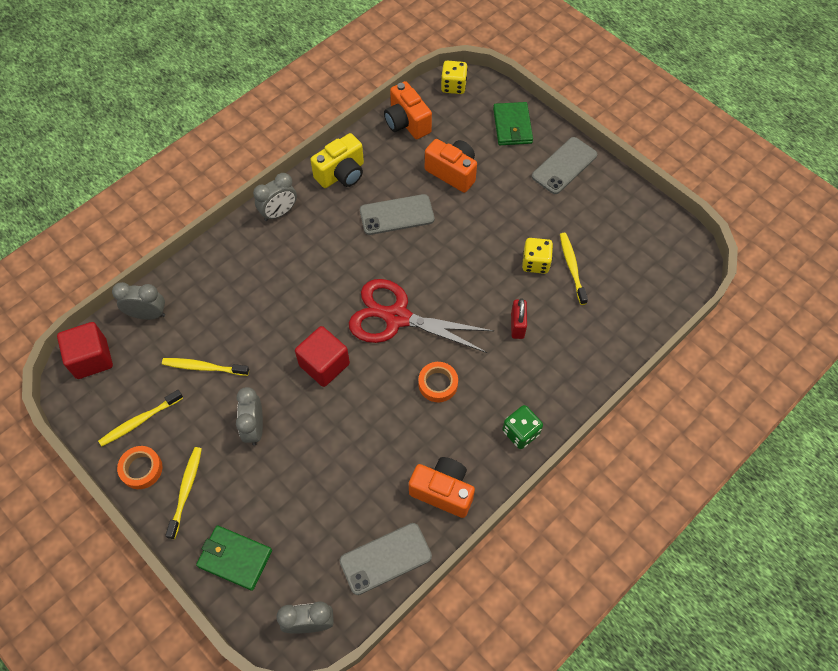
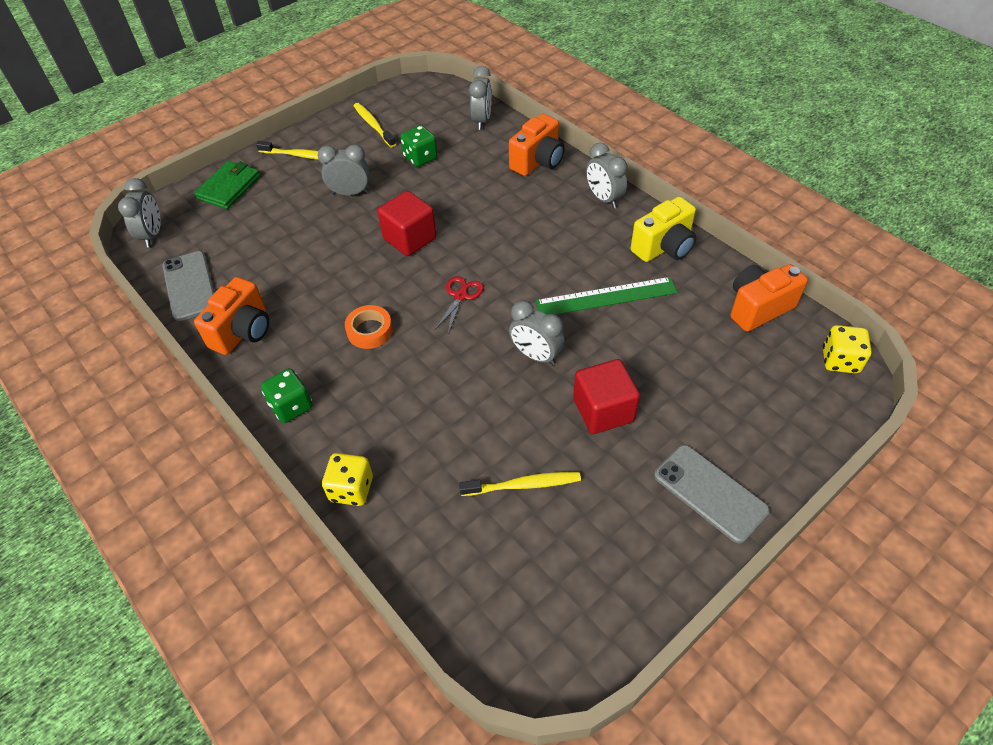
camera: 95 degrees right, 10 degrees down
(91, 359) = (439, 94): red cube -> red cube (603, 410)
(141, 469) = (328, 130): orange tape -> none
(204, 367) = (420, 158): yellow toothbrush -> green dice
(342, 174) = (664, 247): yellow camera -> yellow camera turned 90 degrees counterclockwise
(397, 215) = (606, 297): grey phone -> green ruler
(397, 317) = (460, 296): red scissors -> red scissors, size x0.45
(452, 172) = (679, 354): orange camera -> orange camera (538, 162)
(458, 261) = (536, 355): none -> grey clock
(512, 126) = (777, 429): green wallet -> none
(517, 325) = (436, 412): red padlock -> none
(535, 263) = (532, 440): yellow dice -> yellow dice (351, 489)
☆ ☆ ☆ ☆ ☆
WORK INSTRUCTION: Except for the pictures, set down each line of the records exactly as it appears.

THE ANSWER:
camera: 95 degrees right, 10 degrees down
(91, 359) = (439, 94): red cube -> red cube (603, 410)
(141, 469) = (328, 130): orange tape -> none
(204, 367) = (420, 158): yellow toothbrush -> green dice
(342, 174) = (664, 247): yellow camera -> yellow camera turned 90 degrees counterclockwise
(397, 215) = (606, 297): grey phone -> green ruler
(397, 317) = (460, 296): red scissors -> red scissors, size x0.45
(452, 172) = (679, 354): orange camera -> orange camera (538, 162)
(458, 261) = (536, 355): none -> grey clock
(512, 126) = (777, 429): green wallet -> none
(517, 325) = (436, 412): red padlock -> none
(535, 263) = (532, 440): yellow dice -> yellow dice (351, 489)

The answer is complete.